**GOAL**
Echo the records word for word, starting at the line containing "BGE: 5:19 -> 4:19" and continuing through the end of the records, with both ends included. Leave out the picture lines.

**ENTRIES**
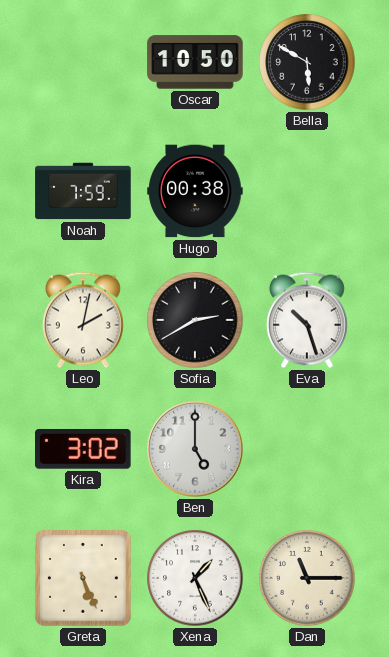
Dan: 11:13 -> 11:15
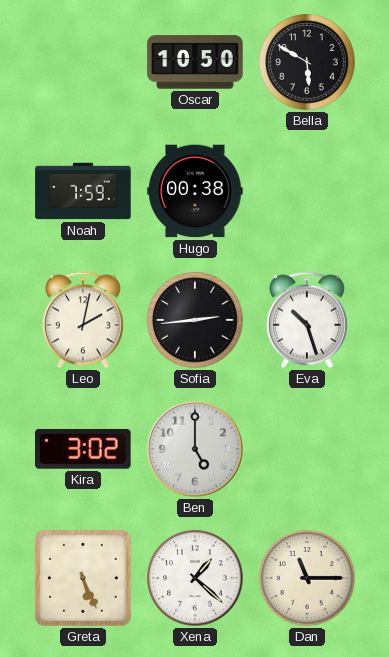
Sofia: 2:40 -> 2:44
Xena: 1:26 -> 1:22
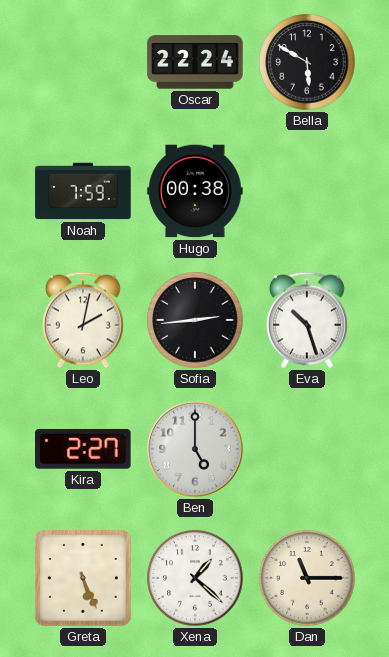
Oscar: 10:50 -> 22:24
Kira: 3:02 -> 2:27
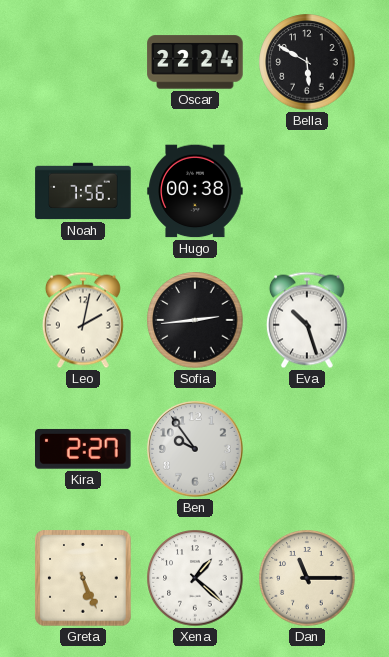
Noah: 7:59 -> 7:56
Ben: 5:00 -> 9:54
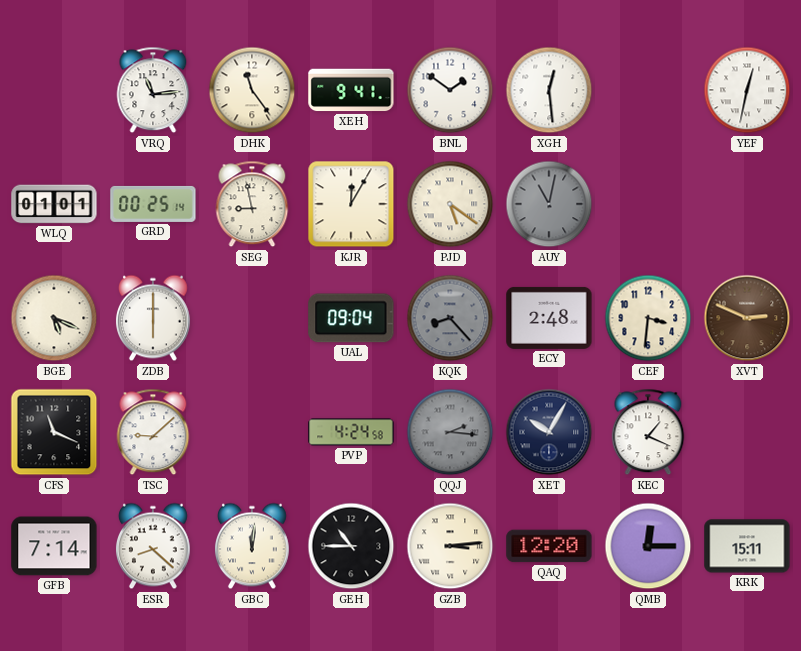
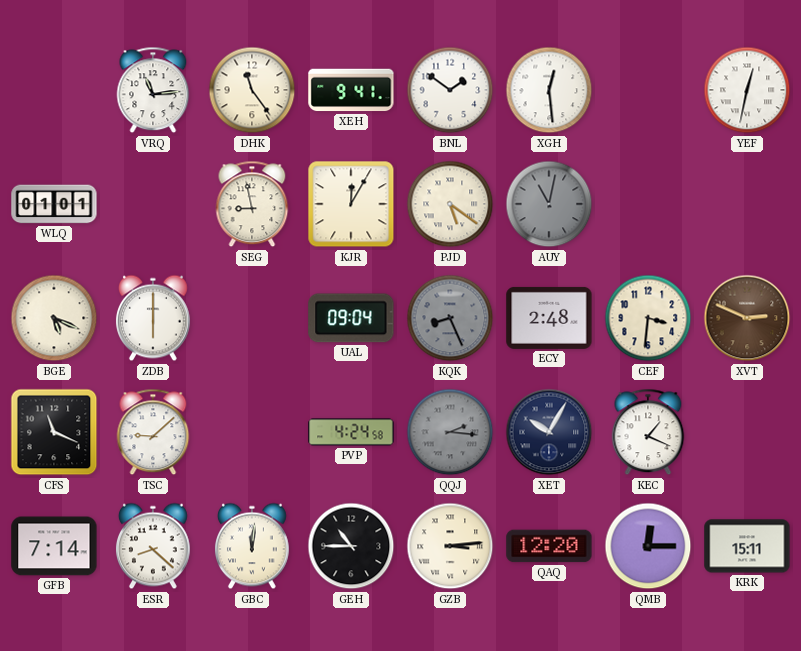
GRD: 00:25 -> none
KQK: 8:23 -> 8:26
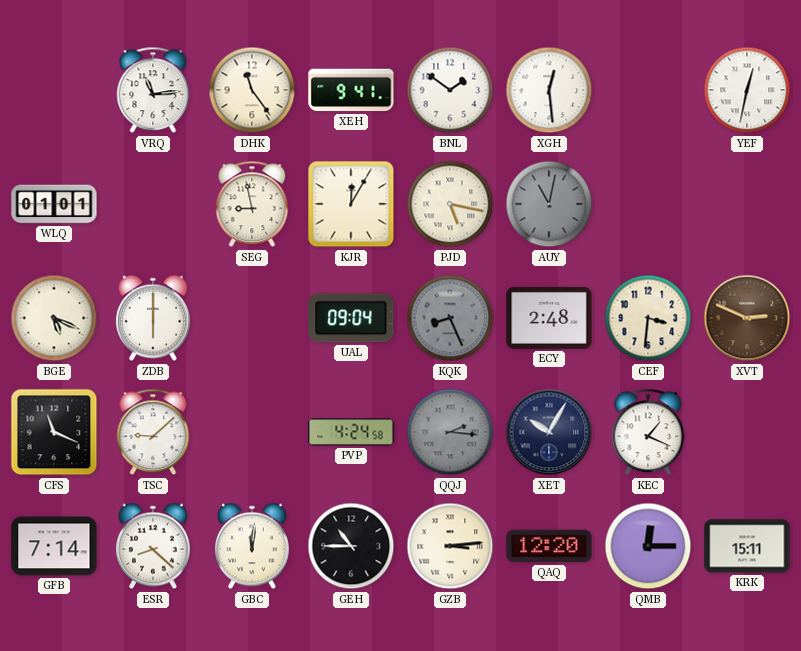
PJD: 5:21 -> 5:17
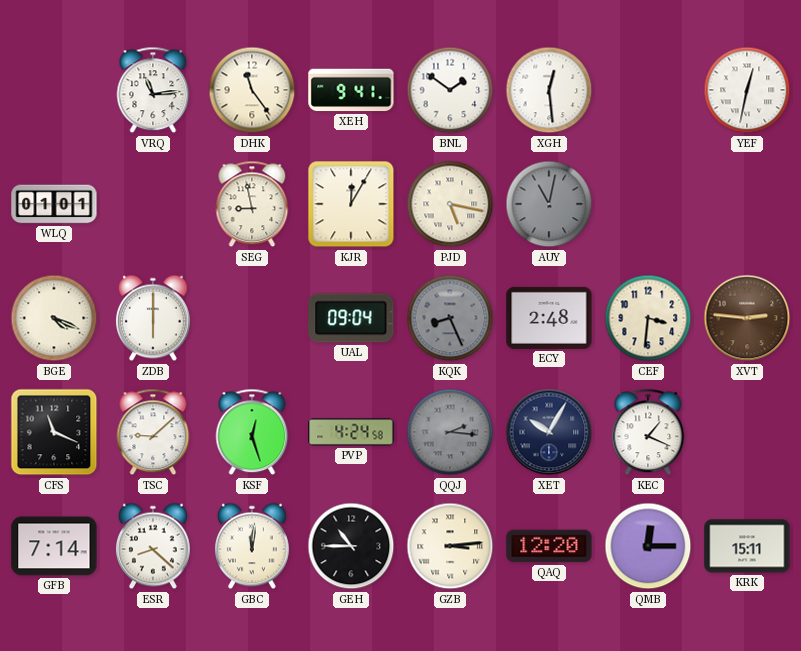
BGE: 5:19 -> 4:19
XVT: 2:49 -> 2:46
KSF: none -> 12:27
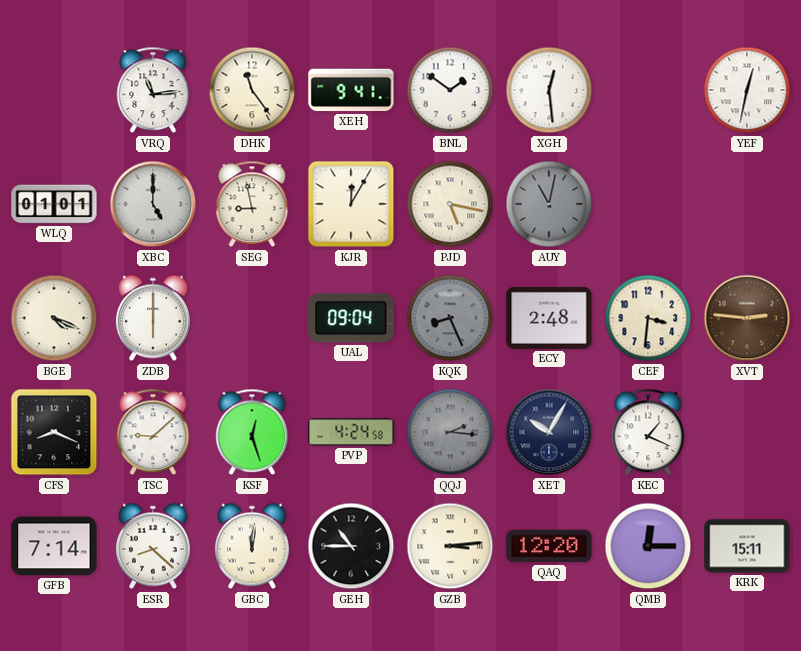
XBC: none -> 5:00
CFS: 11:19 -> 8:19
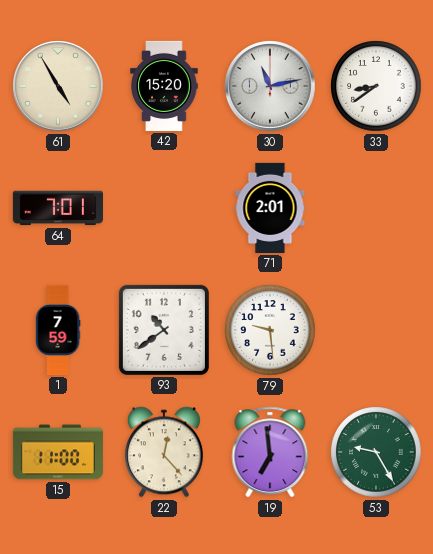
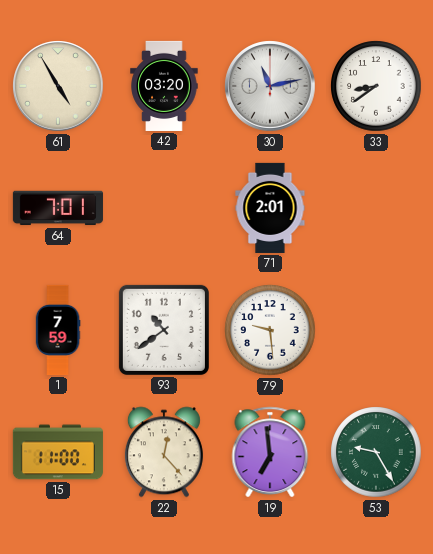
42: 15:20 -> 03:20
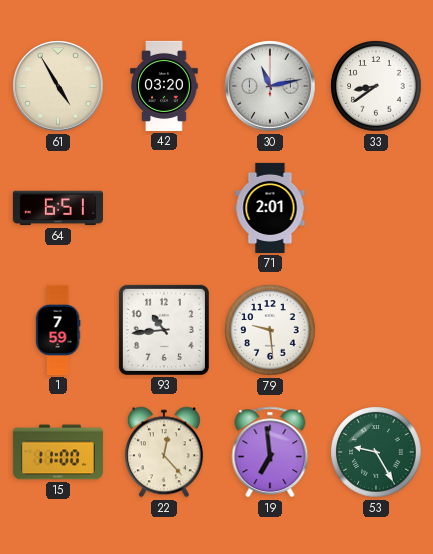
64: 7:01 -> 6:51
93: 10:39 -> 10:44
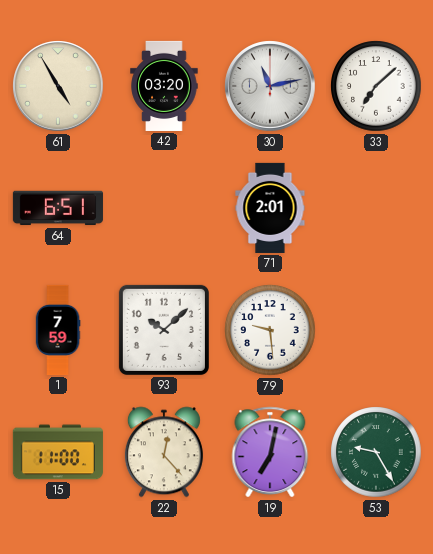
33: 8:39 -> 7:08
93: 10:44 -> 10:08
19: 6:59 -> 7:02
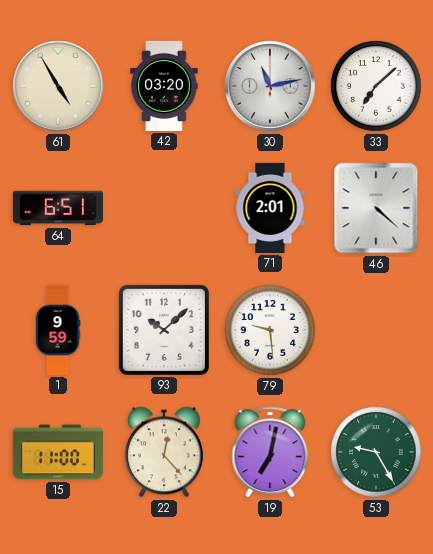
46: none -> 4:22
1: 7:59 -> 9:59
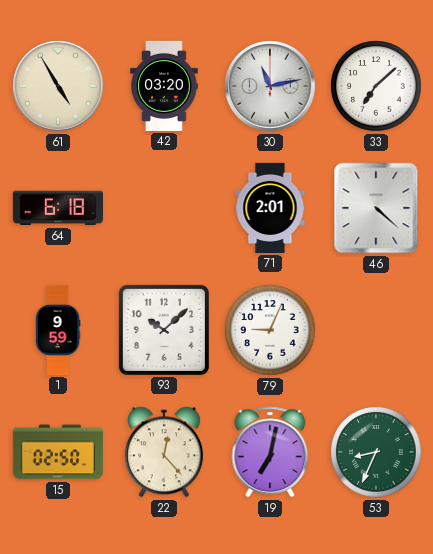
64: 6:51 -> 6:18
79: 9:29 -> 9:04
15: 11:00 -> 02:50
53: 9:25 -> 8:34
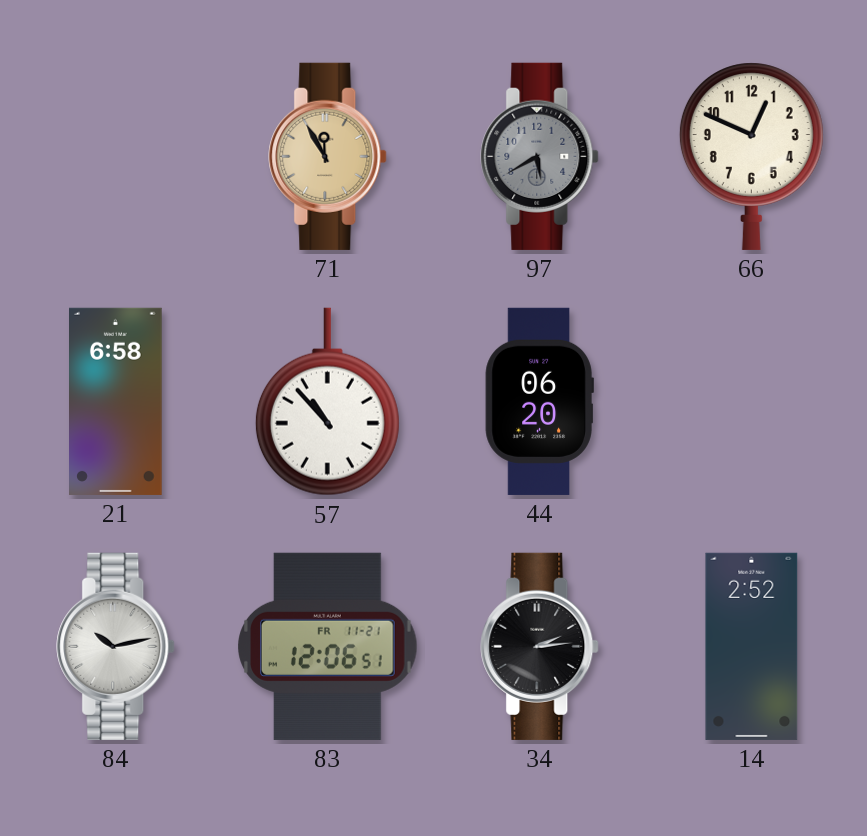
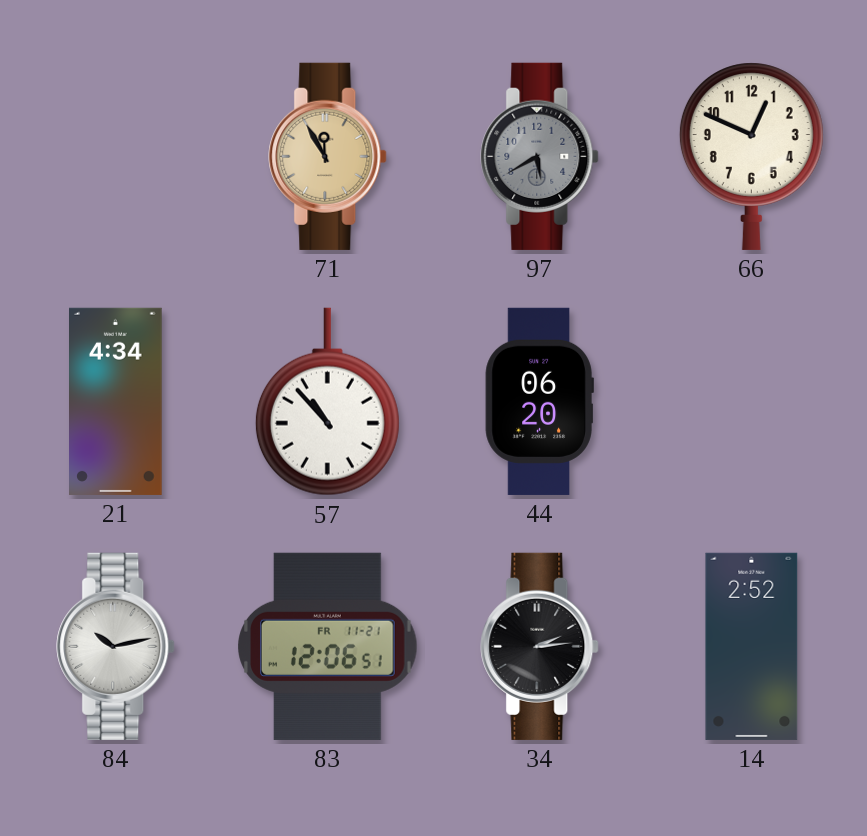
21: 6:58 -> 4:34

**ANSWER TO THE TASK**
BGE: 5:19 -> 4:19
XVT: 2:49 -> 2:46
KSF: none -> 12:27
XBC: none -> 5:00
CFS: 11:19 -> 8:19
42: 15:20 -> 03:20
64: 7:01 -> 6:51
93: 10:39 -> 10:44
33: 8:39 -> 7:08
93: 10:44 -> 10:08
19: 6:59 -> 7:02
46: none -> 4:22
1: 7:59 -> 9:59
64: 6:51 -> 6:18
79: 9:29 -> 9:04
15: 11:00 -> 02:50
53: 9:25 -> 8:34
21: 6:58 -> 4:34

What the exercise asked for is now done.